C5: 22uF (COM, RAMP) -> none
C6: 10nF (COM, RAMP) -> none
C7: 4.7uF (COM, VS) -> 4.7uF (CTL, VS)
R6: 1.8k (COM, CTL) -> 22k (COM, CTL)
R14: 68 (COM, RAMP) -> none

--

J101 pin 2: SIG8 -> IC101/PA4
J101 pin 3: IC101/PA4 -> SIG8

### Task:
All lines above from the one containing "C6: 10nF (COM, RAMP) -> none" to the one containing "R14: 68 (COM, RAMP) -> none" must be repeated exactly, both lines included, and no others.

### Output for this task:
C6: 10nF (COM, RAMP) -> none
C7: 4.7uF (COM, VS) -> 4.7uF (CTL, VS)
R6: 1.8k (COM, CTL) -> 22k (COM, CTL)
R14: 68 (COM, RAMP) -> none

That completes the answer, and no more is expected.